> **How to complete this task**: For each entry, output its words exactly and leave any picture behind.

> **Given data**:
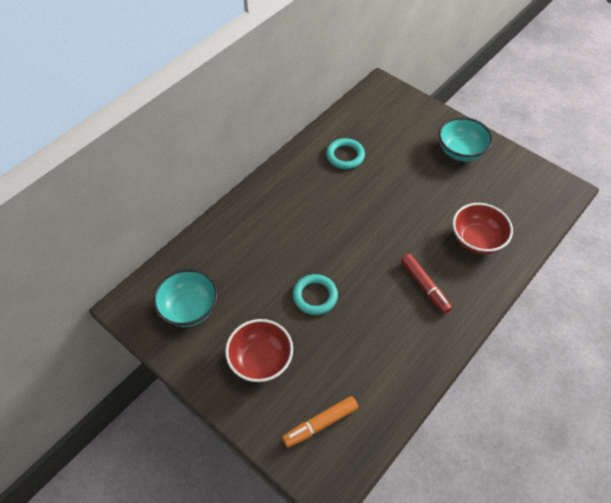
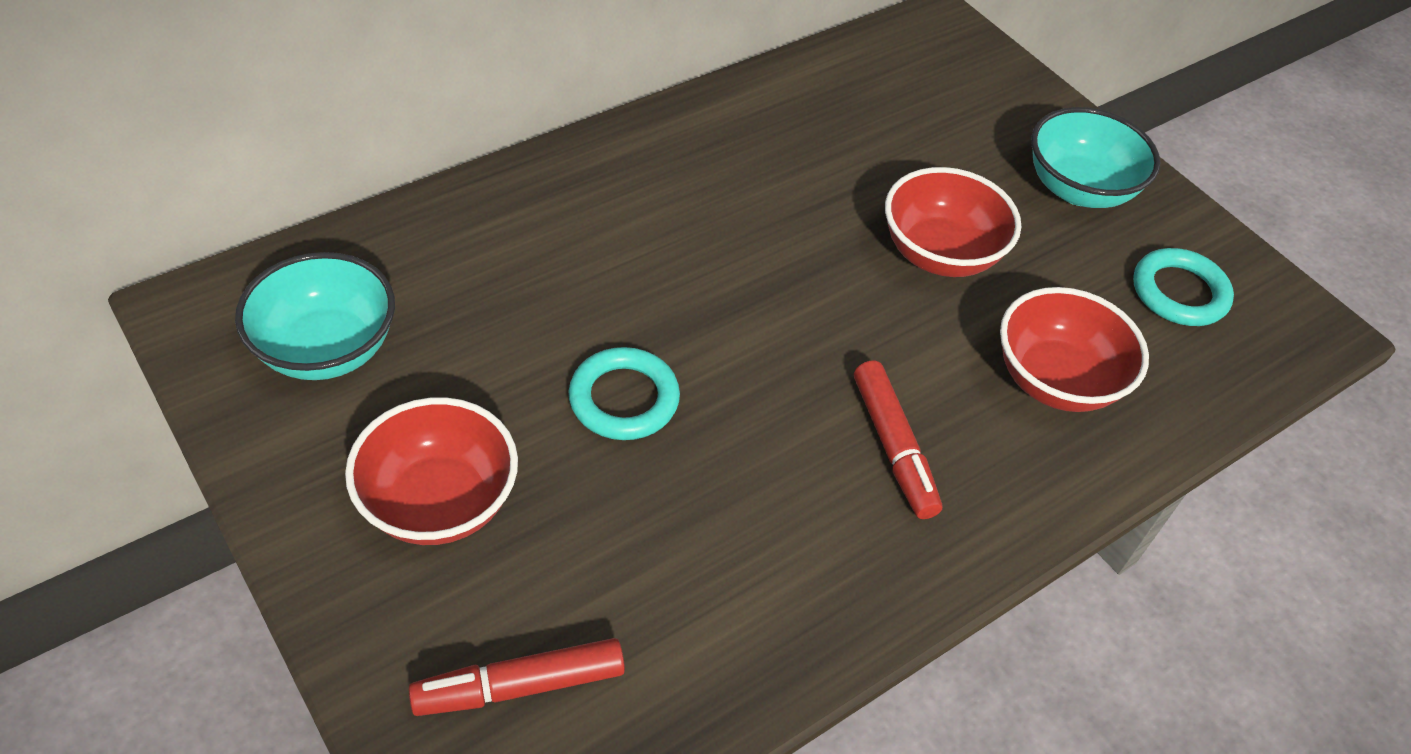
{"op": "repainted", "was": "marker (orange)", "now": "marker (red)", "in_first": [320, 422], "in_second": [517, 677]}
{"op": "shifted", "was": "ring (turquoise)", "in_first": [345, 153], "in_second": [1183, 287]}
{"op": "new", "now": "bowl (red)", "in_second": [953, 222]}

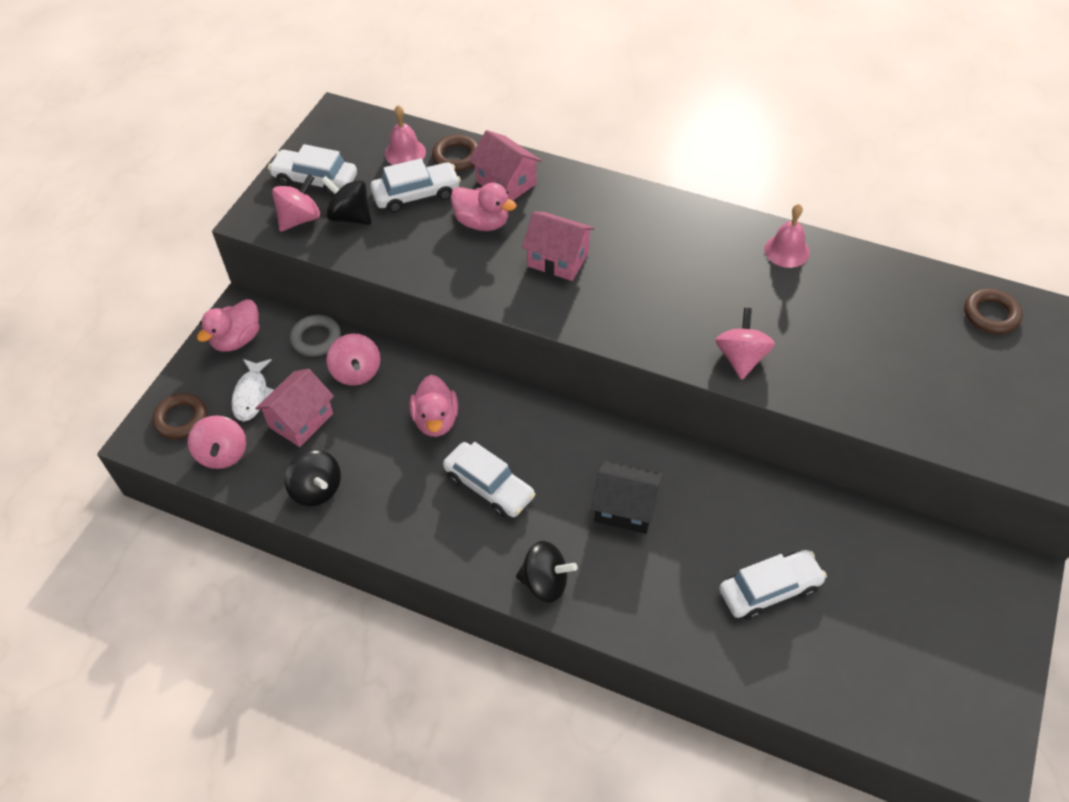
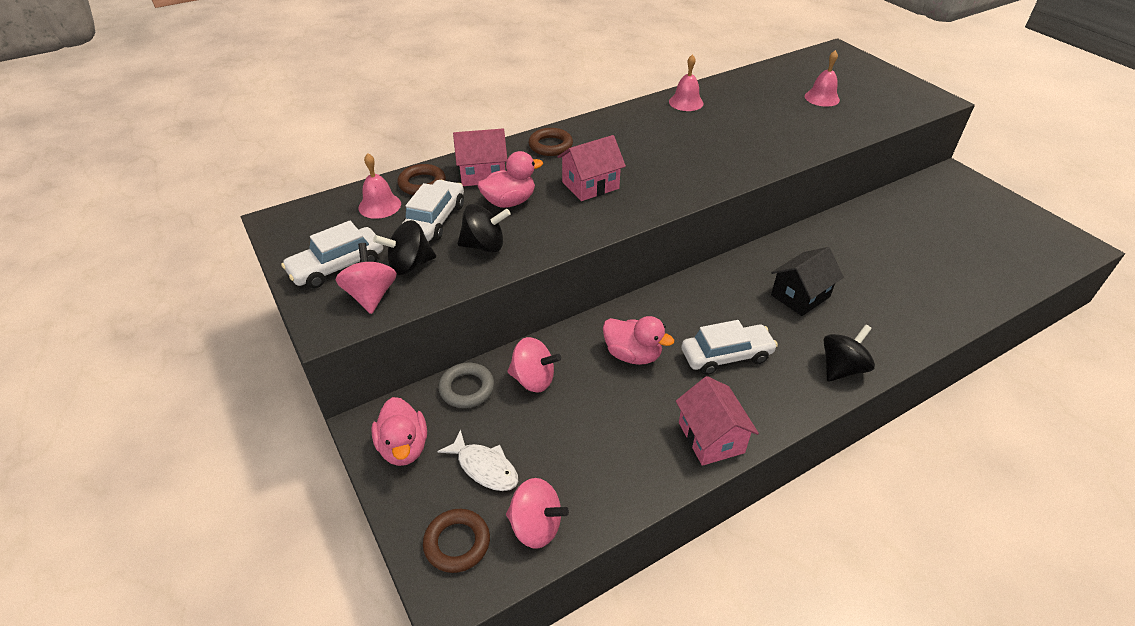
{"op": "shifted", "was": "house (pink)", "in_first": [294, 408], "in_second": [717, 421]}
{"op": "shifted", "was": "spinning top (black)", "in_first": [313, 478], "in_second": [484, 228]}
{"op": "gone", "was": "spinning top (pink)", "in_first": [745, 344]}
{"op": "gone", "was": "car (white)", "in_first": [773, 585]}
{"op": "shifted", "was": "ring (brown)", "in_first": [993, 311], "in_second": [550, 142]}
{"op": "new", "now": "bell (pink)", "in_second": [822, 78]}

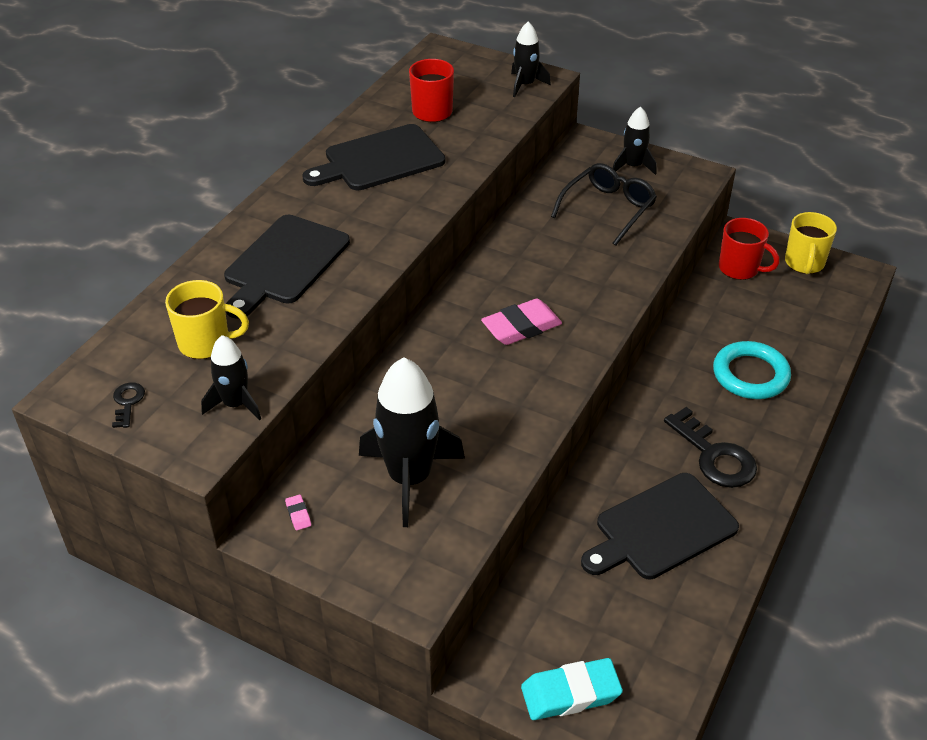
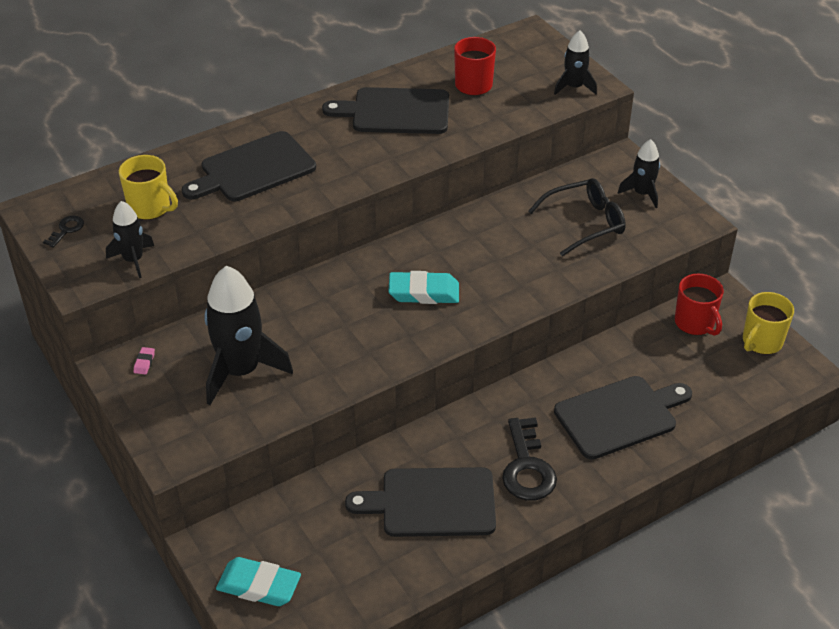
{"op": "repainted", "was": "eraser (pink)", "now": "eraser (turquoise)", "in_first": [521, 322], "in_second": [423, 287]}
{"op": "swapped", "was": "ring (turquoise)", "now": "cutting board (black)", "in_first": [752, 370], "in_second": [623, 418]}

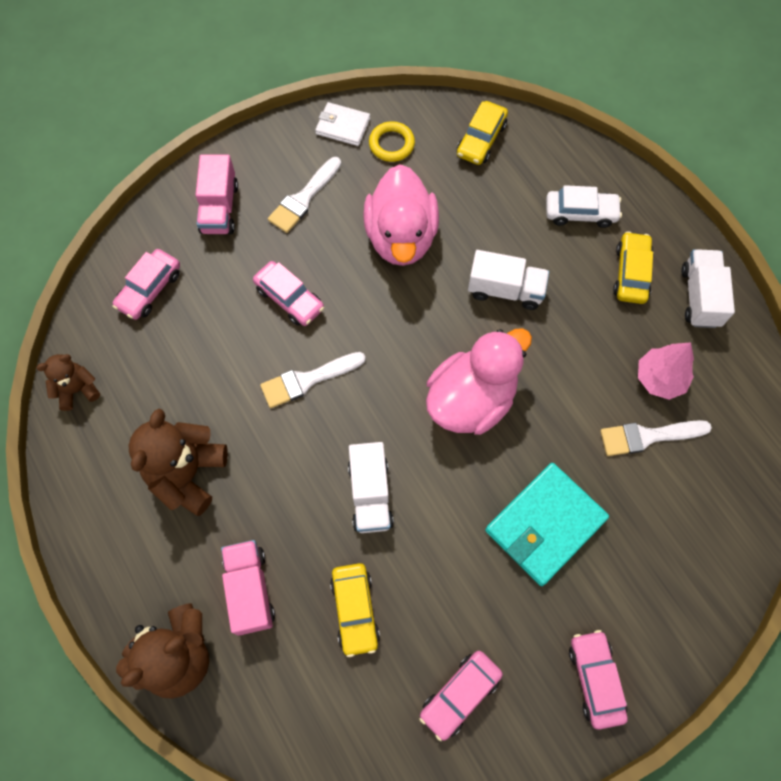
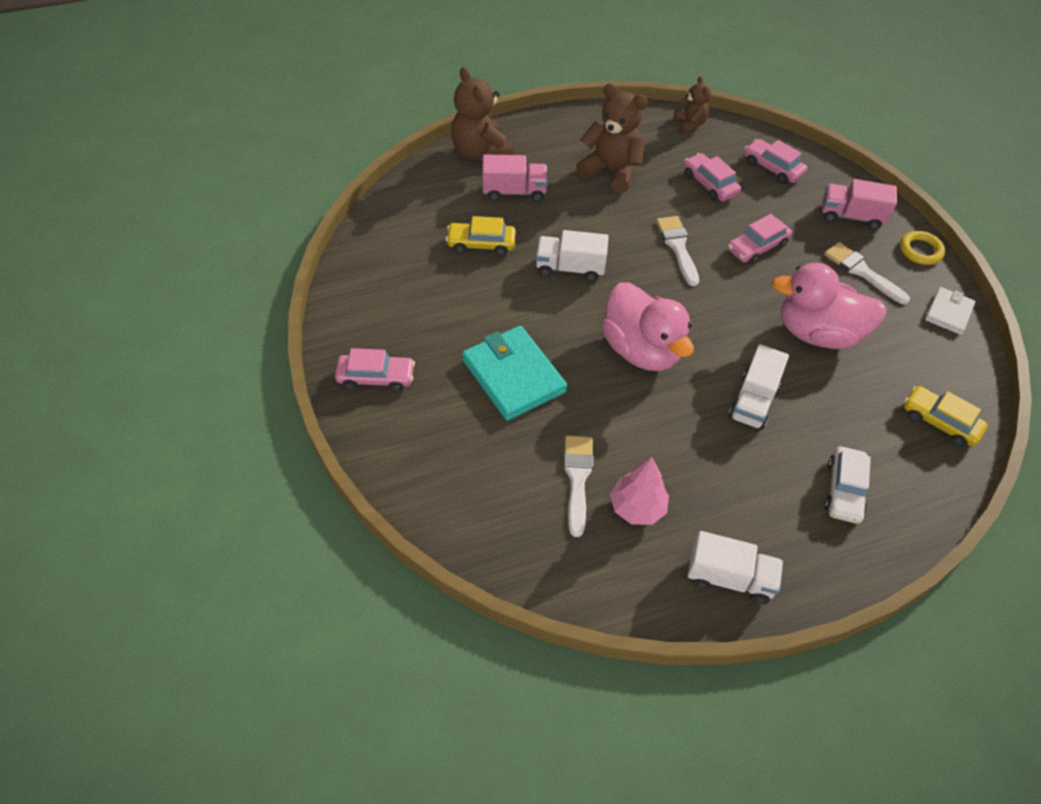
{"op": "shifted", "was": "ring (yellow)", "in_first": [392, 141], "in_second": [922, 248]}
{"op": "shifted", "was": "car (pink)", "in_first": [461, 696], "in_second": [712, 177]}
{"op": "gone", "was": "car (yellow)", "in_first": [633, 267]}

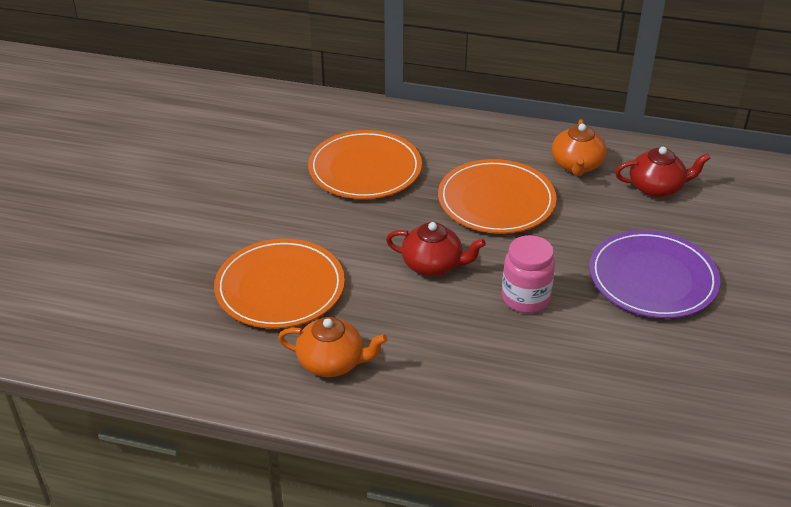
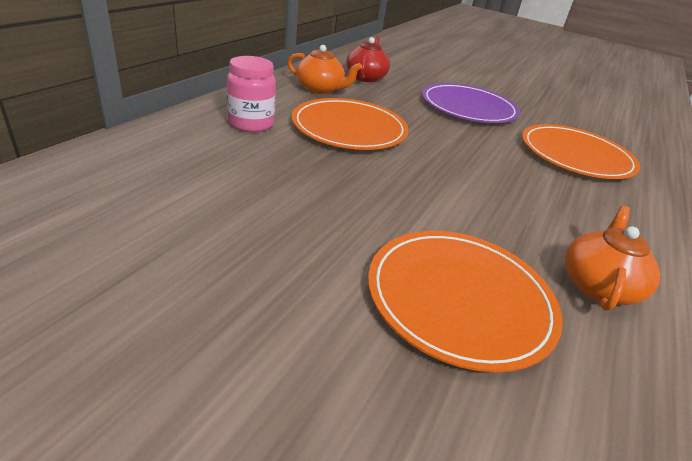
{"op": "shifted", "was": "plate (orange)", "in_first": [365, 164], "in_second": [581, 151]}
{"op": "gone", "was": "teapot (red)", "in_first": [436, 249]}
{"op": "shifted", "was": "jar (pink)", "in_first": [528, 274], "in_second": [251, 94]}

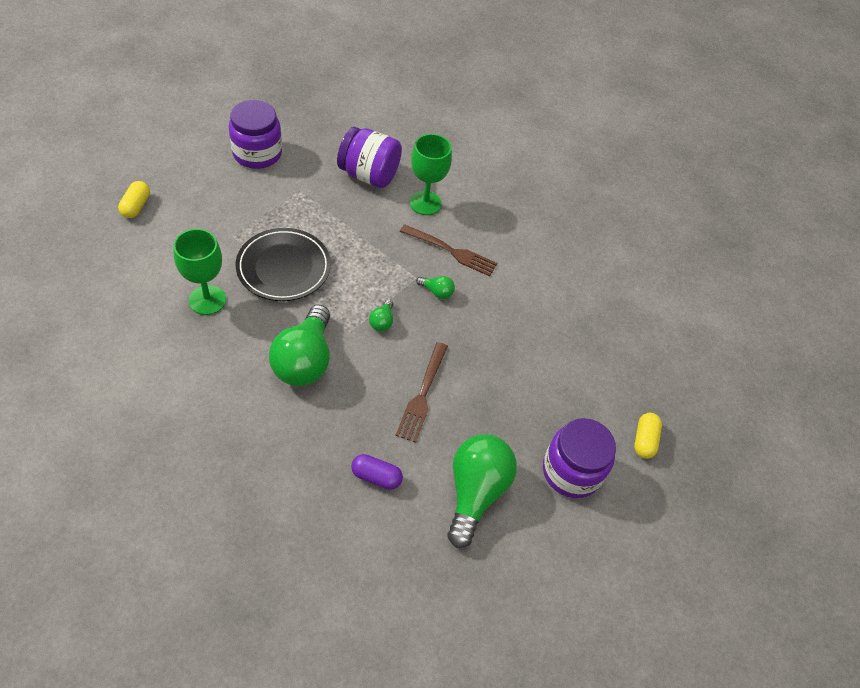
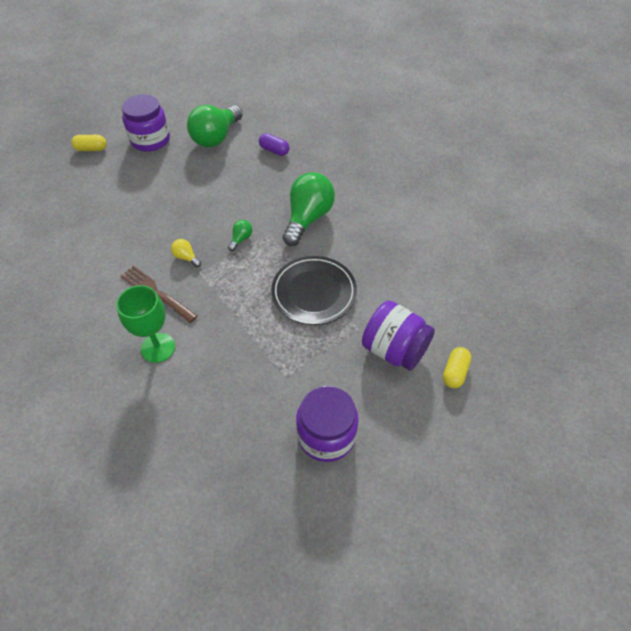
{"op": "gone", "was": "goblet (green)", "in_first": [199, 272]}
{"op": "shifted", "was": "jar (purple)", "in_first": [369, 157], "in_second": [398, 336]}
{"op": "gone", "was": "fork (brown)", "in_first": [422, 392]}
{"op": "repainted", "was": "light bulb (green)", "now": "light bulb (yellow)", "in_first": [435, 287], "in_second": [186, 253]}
{"op": "rotated", "was": "capsule (yellow)", "in_first": [648, 436], "in_second": [89, 143], "clockwise": 60}

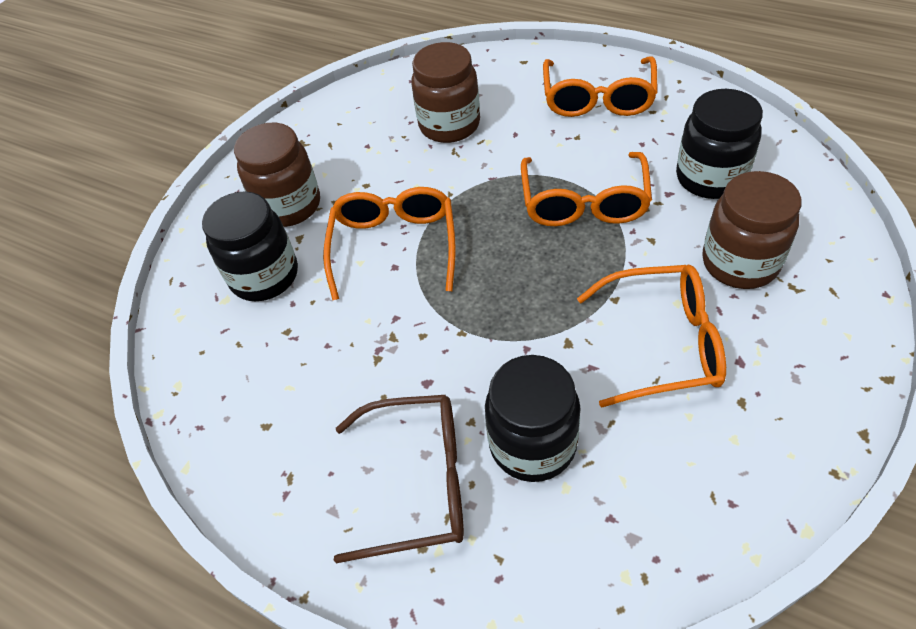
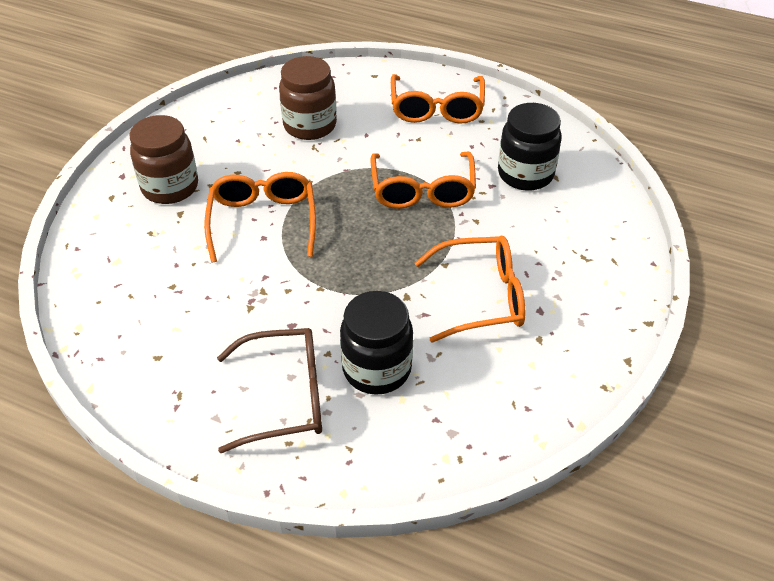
{"op": "gone", "was": "jar (black)", "in_first": [250, 246]}
{"op": "gone", "was": "jar (brown)", "in_first": [752, 230]}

> **Exercise result**:
{"op": "repainted", "was": "marker (orange)", "now": "marker (red)", "in_first": [320, 422], "in_second": [517, 677]}
{"op": "shifted", "was": "ring (turquoise)", "in_first": [345, 153], "in_second": [1183, 287]}
{"op": "new", "now": "bowl (red)", "in_second": [953, 222]}

{"op": "shifted", "was": "house (pink)", "in_first": [294, 408], "in_second": [717, 421]}
{"op": "shifted", "was": "spinning top (black)", "in_first": [313, 478], "in_second": [484, 228]}
{"op": "gone", "was": "spinning top (pink)", "in_first": [745, 344]}
{"op": "gone", "was": "car (white)", "in_first": [773, 585]}
{"op": "shifted", "was": "ring (brown)", "in_first": [993, 311], "in_second": [550, 142]}
{"op": "new", "now": "bell (pink)", "in_second": [822, 78]}

{"op": "repainted", "was": "eraser (pink)", "now": "eraser (turquoise)", "in_first": [521, 322], "in_second": [423, 287]}
{"op": "swapped", "was": "ring (turquoise)", "now": "cutting board (black)", "in_first": [752, 370], "in_second": [623, 418]}

{"op": "shifted", "was": "ring (yellow)", "in_first": [392, 141], "in_second": [922, 248]}
{"op": "shifted", "was": "car (pink)", "in_first": [461, 696], "in_second": [712, 177]}
{"op": "gone", "was": "car (yellow)", "in_first": [633, 267]}

{"op": "shifted", "was": "plate (orange)", "in_first": [365, 164], "in_second": [581, 151]}
{"op": "gone", "was": "teapot (red)", "in_first": [436, 249]}
{"op": "shifted", "was": "jar (pink)", "in_first": [528, 274], "in_second": [251, 94]}

{"op": "gone", "was": "goblet (green)", "in_first": [199, 272]}
{"op": "shifted", "was": "jar (purple)", "in_first": [369, 157], "in_second": [398, 336]}
{"op": "gone", "was": "fork (brown)", "in_first": [422, 392]}
{"op": "repainted", "was": "light bulb (green)", "now": "light bulb (yellow)", "in_first": [435, 287], "in_second": [186, 253]}
{"op": "rotated", "was": "capsule (yellow)", "in_first": [648, 436], "in_second": [89, 143], "clockwise": 60}

{"op": "gone", "was": "jar (black)", "in_first": [250, 246]}
{"op": "gone", "was": "jar (brown)", "in_first": [752, 230]}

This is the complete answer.